> [What to work on]
Retype only what runs from the beginning of the data through the line with "orange diamond: (113, 176)"; please omit the pictures and keep every line exact.

Collection entries
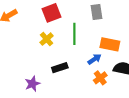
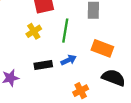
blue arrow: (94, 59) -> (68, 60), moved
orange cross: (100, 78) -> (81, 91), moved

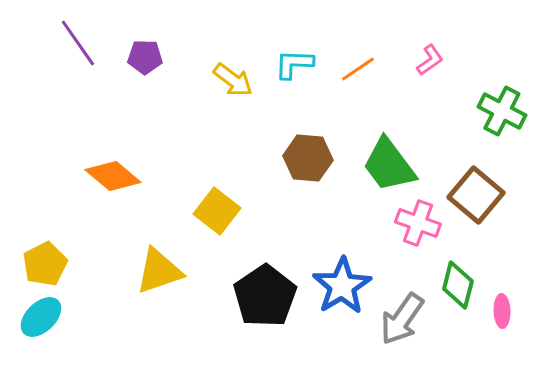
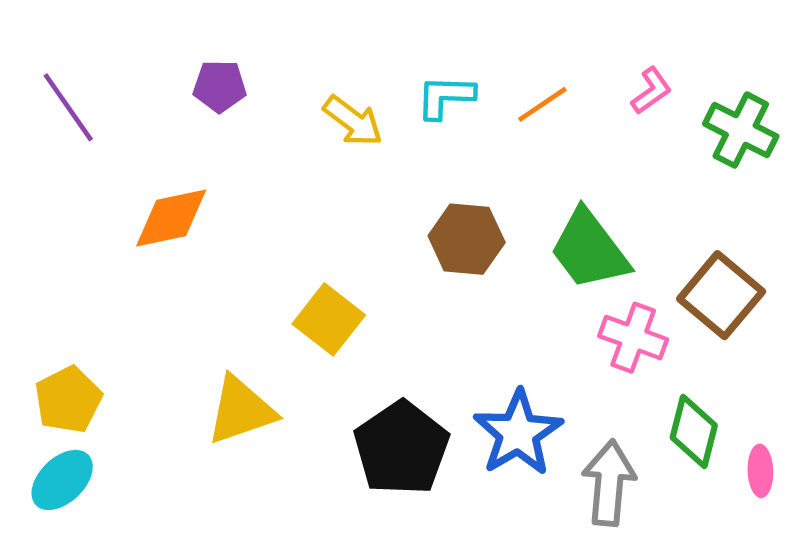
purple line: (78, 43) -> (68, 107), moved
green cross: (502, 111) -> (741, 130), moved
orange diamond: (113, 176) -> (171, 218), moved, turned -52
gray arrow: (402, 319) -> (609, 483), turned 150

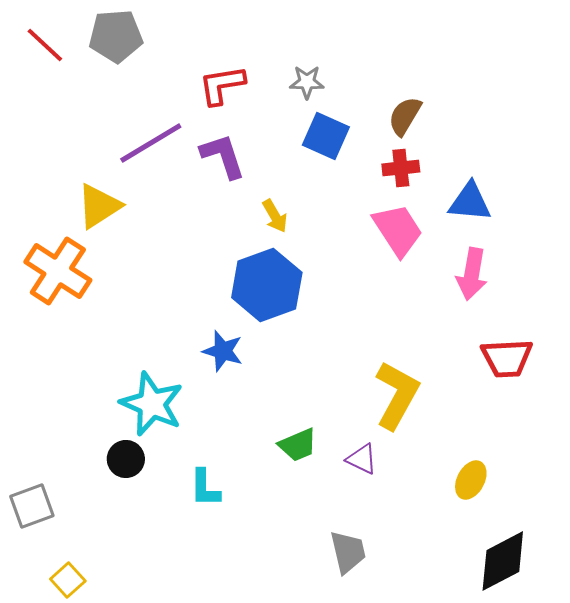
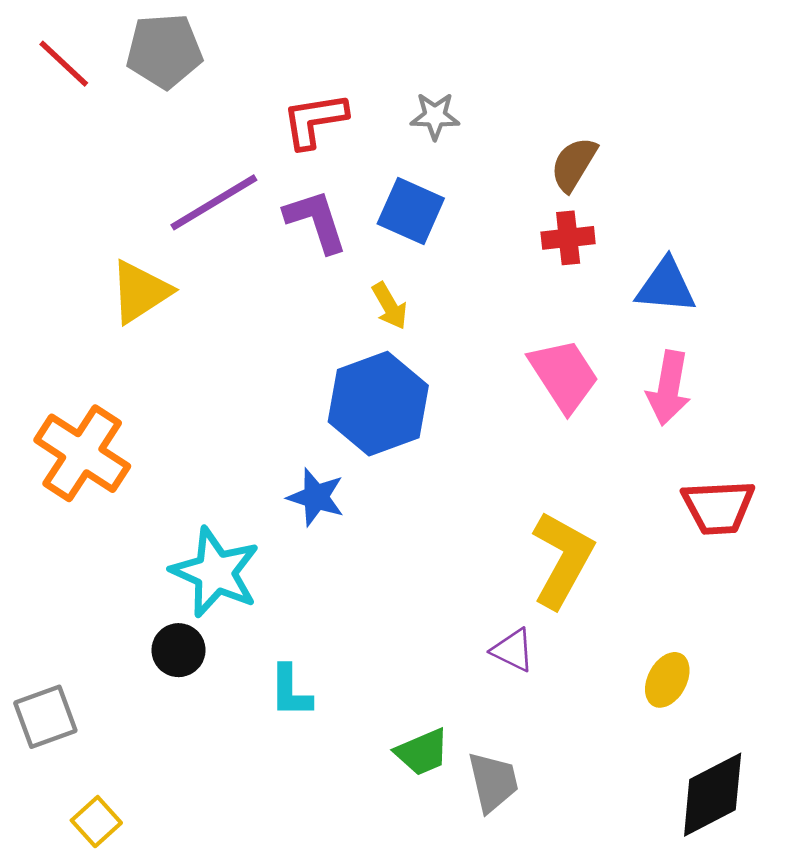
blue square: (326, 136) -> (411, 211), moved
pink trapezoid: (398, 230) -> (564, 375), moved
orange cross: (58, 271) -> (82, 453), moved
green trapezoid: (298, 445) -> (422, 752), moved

> [Task answer]
blue arrow: (94, 59) -> (68, 60), moved
orange cross: (100, 78) -> (81, 91), moved

purple line: (78, 43) -> (68, 107), moved
green cross: (502, 111) -> (741, 130), moved
orange diamond: (113, 176) -> (171, 218), moved, turned -52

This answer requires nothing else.